Edit difference data

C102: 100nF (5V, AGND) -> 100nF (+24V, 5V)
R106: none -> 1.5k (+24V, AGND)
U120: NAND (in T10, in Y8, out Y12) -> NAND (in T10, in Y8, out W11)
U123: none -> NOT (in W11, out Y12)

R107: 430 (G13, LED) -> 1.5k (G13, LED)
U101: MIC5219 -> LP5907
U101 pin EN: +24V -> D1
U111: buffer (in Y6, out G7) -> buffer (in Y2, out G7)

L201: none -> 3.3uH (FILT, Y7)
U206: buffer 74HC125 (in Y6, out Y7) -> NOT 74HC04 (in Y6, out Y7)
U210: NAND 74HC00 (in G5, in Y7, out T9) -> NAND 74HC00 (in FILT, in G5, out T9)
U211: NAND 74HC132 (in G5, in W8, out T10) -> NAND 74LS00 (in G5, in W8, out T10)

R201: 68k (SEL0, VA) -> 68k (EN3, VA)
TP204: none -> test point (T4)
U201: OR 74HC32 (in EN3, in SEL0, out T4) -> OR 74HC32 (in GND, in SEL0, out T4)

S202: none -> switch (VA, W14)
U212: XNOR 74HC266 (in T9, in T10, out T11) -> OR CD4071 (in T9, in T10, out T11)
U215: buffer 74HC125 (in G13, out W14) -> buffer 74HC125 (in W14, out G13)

▶ _Exercise objective_
Would you set down every entry again, exactly?

▶ _Reply_
C102: 100nF (5V, AGND) -> 100nF (+24V, 5V)
R106: none -> 1.5k (+24V, AGND)
U120: NAND (in T10, in Y8, out Y12) -> NAND (in T10, in Y8, out W11)
U123: none -> NOT (in W11, out Y12)

R107: 430 (G13, LED) -> 1.5k (G13, LED)
U101: MIC5219 -> LP5907
U101 pin EN: +24V -> D1
U111: buffer (in Y6, out G7) -> buffer (in Y2, out G7)

L201: none -> 3.3uH (FILT, Y7)
U206: buffer 74HC125 (in Y6, out Y7) -> NOT 74HC04 (in Y6, out Y7)
U210: NAND 74HC00 (in G5, in Y7, out T9) -> NAND 74HC00 (in FILT, in G5, out T9)
U211: NAND 74HC132 (in G5, in W8, out T10) -> NAND 74LS00 (in G5, in W8, out T10)

R201: 68k (SEL0, VA) -> 68k (EN3, VA)
TP204: none -> test point (T4)
U201: OR 74HC32 (in EN3, in SEL0, out T4) -> OR 74HC32 (in GND, in SEL0, out T4)

S202: none -> switch (VA, W14)
U212: XNOR 74HC266 (in T9, in T10, out T11) -> OR CD4071 (in T9, in T10, out T11)
U215: buffer 74HC125 (in G13, out W14) -> buffer 74HC125 (in W14, out G13)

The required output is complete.